Work to complete: In your copy, reproduce the entries exactly as they are, minus the images.

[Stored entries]

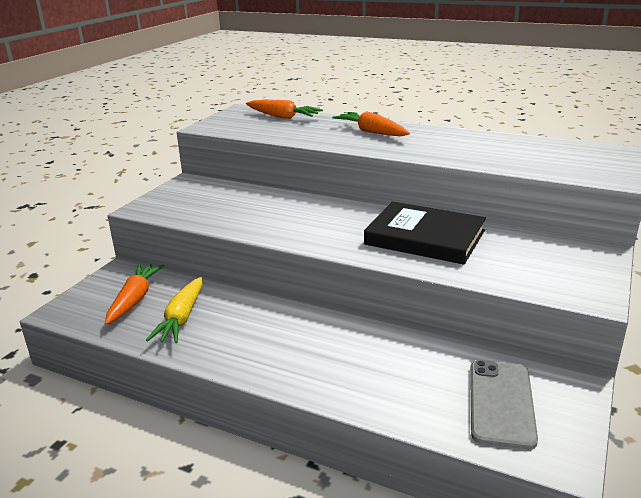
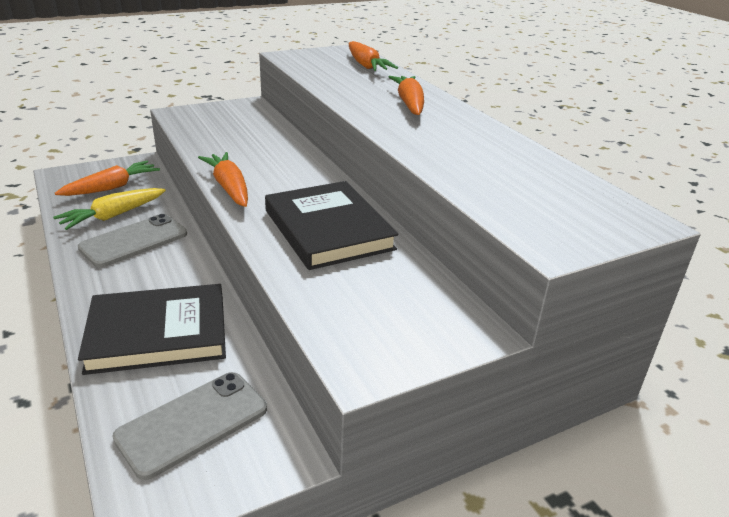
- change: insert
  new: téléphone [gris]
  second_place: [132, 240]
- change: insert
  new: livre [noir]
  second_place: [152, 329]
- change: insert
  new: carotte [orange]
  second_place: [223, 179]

Solution to the problem:
- change: insert
  new: téléphone [gris]
  second_place: [132, 240]
- change: insert
  new: livre [noir]
  second_place: [152, 329]
- change: insert
  new: carotte [orange]
  second_place: [223, 179]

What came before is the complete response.